Material for this task =
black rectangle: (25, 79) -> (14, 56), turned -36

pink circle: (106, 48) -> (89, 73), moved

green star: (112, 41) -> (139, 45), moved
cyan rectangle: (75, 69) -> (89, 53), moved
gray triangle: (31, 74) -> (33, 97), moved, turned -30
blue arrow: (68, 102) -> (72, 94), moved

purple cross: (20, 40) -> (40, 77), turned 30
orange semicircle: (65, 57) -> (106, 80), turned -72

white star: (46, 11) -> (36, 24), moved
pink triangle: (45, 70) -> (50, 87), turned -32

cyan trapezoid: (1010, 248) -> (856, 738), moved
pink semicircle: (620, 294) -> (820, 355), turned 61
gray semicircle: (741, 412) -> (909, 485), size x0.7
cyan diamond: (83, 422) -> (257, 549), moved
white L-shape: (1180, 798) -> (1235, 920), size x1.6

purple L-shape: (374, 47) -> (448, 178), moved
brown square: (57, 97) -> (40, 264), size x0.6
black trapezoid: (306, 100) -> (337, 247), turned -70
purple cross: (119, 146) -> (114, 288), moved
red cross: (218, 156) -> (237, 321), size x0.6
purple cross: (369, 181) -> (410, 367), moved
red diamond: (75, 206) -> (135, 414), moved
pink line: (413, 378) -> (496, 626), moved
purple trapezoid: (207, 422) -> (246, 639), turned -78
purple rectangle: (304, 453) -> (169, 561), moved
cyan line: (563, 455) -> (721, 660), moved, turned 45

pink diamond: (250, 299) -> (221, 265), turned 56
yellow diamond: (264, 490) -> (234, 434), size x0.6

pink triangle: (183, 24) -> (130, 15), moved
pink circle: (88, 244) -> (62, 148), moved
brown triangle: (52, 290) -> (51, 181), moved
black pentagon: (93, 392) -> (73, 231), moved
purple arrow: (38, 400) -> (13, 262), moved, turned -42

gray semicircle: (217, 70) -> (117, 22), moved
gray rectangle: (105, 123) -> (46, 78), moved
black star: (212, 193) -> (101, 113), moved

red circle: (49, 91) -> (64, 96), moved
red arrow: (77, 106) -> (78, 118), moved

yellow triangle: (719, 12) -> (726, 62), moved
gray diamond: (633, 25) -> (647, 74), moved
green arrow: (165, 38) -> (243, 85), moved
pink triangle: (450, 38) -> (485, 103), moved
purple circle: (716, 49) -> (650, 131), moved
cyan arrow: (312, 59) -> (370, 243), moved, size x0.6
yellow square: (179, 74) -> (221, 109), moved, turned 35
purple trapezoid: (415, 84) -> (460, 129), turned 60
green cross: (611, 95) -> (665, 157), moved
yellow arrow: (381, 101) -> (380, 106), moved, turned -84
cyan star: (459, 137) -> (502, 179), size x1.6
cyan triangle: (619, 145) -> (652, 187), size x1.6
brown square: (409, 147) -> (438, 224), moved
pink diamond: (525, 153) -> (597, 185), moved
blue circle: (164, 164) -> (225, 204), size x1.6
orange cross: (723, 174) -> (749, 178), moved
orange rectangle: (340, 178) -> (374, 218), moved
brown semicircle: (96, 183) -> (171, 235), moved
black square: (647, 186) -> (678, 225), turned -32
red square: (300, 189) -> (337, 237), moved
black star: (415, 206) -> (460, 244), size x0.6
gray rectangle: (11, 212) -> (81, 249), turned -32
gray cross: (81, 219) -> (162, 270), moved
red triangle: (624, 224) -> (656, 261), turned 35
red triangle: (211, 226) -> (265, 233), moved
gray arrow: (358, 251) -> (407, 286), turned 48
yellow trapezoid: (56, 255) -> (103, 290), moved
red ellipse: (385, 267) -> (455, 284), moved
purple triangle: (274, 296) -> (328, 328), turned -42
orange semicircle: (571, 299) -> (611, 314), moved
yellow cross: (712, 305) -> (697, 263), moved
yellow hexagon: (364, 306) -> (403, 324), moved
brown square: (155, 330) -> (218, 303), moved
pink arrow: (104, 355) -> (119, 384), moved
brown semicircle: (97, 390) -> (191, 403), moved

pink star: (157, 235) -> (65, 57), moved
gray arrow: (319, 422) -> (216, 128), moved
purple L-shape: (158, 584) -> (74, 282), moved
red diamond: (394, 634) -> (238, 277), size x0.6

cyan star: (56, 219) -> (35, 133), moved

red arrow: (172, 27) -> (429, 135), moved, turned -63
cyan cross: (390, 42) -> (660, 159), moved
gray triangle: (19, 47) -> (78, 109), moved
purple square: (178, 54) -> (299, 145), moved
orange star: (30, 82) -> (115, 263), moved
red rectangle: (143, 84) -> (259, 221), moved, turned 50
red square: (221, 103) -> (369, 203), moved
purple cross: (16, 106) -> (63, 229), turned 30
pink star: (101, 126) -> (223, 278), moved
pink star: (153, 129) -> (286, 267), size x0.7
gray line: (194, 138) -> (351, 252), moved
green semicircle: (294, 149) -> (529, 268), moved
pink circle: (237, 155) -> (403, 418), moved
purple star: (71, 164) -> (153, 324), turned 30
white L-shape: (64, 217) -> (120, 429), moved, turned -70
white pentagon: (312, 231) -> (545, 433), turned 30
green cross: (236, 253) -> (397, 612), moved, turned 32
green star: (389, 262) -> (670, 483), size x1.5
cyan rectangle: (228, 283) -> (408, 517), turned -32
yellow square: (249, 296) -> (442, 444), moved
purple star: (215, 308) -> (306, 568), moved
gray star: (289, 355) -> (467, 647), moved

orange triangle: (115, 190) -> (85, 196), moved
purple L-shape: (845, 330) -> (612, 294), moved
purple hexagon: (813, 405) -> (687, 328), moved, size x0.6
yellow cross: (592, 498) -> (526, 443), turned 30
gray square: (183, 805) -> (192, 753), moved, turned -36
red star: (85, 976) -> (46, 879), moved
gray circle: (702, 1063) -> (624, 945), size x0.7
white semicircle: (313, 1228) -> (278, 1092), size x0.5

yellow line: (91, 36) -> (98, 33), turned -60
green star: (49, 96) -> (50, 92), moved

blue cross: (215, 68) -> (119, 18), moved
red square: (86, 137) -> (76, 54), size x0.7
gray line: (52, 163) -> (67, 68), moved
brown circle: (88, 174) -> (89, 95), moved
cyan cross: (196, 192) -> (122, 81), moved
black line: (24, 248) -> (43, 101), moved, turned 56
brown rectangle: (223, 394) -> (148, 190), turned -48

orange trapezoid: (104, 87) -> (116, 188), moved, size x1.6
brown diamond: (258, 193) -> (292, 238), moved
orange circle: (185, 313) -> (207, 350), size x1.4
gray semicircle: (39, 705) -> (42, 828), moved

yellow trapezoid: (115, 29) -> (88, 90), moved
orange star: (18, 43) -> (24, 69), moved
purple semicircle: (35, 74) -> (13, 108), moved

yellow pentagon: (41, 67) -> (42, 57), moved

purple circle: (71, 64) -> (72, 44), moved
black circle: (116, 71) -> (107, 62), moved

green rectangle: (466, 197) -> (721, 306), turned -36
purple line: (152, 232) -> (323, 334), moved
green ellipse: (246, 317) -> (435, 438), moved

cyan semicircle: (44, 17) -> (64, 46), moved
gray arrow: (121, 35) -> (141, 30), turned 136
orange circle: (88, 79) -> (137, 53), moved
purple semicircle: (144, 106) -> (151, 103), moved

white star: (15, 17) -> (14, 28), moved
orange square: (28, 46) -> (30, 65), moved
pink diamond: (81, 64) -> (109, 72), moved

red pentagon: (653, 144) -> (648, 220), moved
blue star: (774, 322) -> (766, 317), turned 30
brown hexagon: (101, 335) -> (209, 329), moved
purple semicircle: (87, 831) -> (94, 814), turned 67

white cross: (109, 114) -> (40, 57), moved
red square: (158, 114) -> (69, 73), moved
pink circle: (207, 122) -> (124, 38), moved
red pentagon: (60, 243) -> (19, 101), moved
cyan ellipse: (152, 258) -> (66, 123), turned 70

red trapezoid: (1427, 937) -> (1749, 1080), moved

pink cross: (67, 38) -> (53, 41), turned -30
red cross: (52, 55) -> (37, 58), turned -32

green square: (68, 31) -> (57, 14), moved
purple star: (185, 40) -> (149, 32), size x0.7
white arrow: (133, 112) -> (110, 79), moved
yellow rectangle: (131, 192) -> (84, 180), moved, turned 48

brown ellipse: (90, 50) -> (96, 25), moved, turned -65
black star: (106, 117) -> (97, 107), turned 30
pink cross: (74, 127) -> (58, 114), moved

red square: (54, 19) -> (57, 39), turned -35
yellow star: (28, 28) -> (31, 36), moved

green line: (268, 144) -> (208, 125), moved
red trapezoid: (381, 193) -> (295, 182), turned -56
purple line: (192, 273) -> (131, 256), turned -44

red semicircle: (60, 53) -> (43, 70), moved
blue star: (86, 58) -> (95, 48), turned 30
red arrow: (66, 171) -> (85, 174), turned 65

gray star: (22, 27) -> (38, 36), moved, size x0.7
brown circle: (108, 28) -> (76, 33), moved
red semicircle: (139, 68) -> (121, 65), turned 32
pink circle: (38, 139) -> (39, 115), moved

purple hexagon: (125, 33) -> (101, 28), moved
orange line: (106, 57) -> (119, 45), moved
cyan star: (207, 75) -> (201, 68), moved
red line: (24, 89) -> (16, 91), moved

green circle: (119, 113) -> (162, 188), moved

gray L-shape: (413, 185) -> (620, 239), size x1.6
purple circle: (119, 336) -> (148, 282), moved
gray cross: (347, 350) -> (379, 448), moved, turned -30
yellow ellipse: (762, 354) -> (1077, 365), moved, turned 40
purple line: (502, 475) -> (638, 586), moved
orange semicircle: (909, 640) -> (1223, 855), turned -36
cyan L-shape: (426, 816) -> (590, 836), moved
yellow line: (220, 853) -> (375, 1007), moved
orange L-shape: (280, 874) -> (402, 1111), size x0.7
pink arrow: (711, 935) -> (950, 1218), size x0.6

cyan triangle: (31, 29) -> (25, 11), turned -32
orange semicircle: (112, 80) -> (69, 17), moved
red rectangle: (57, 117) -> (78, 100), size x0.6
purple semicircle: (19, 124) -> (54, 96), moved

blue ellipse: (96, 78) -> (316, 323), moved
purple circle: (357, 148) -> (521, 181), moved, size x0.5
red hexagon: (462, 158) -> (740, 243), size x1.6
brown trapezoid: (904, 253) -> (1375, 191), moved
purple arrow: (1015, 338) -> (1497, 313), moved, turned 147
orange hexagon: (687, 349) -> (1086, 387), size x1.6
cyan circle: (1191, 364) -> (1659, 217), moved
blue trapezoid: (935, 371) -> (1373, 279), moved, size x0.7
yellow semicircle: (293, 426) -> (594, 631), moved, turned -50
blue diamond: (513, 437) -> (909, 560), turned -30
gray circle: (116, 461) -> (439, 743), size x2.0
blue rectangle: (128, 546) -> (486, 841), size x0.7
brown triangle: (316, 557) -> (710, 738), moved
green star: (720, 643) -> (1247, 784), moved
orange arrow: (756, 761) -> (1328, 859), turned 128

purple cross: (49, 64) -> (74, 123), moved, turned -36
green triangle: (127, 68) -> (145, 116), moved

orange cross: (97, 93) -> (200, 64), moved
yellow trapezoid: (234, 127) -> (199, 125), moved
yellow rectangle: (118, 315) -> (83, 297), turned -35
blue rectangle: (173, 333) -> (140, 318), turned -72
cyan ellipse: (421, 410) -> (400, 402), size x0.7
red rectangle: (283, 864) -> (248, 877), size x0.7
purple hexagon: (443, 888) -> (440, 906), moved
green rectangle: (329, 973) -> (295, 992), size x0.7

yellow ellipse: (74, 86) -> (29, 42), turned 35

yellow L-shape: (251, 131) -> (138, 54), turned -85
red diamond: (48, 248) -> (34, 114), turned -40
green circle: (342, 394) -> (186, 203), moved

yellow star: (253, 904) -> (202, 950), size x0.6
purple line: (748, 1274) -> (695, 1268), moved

What this task involves =
From the data above, output exactly the lines between the one containing "blue star: (774, 322)" and the one containing "yellow star: (28, 28) -> (31, 36), moved", counting both of them.

Task output =
blue star: (774, 322) -> (766, 317), turned 30
brown hexagon: (101, 335) -> (209, 329), moved
purple semicircle: (87, 831) -> (94, 814), turned 67

white cross: (109, 114) -> (40, 57), moved
red square: (158, 114) -> (69, 73), moved
pink circle: (207, 122) -> (124, 38), moved
red pentagon: (60, 243) -> (19, 101), moved
cyan ellipse: (152, 258) -> (66, 123), turned 70

red trapezoid: (1427, 937) -> (1749, 1080), moved

pink cross: (67, 38) -> (53, 41), turned -30
red cross: (52, 55) -> (37, 58), turned -32

green square: (68, 31) -> (57, 14), moved
purple star: (185, 40) -> (149, 32), size x0.7
white arrow: (133, 112) -> (110, 79), moved
yellow rectangle: (131, 192) -> (84, 180), moved, turned 48

brown ellipse: (90, 50) -> (96, 25), moved, turned -65
black star: (106, 117) -> (97, 107), turned 30
pink cross: (74, 127) -> (58, 114), moved

red square: (54, 19) -> (57, 39), turned -35
yellow star: (28, 28) -> (31, 36), moved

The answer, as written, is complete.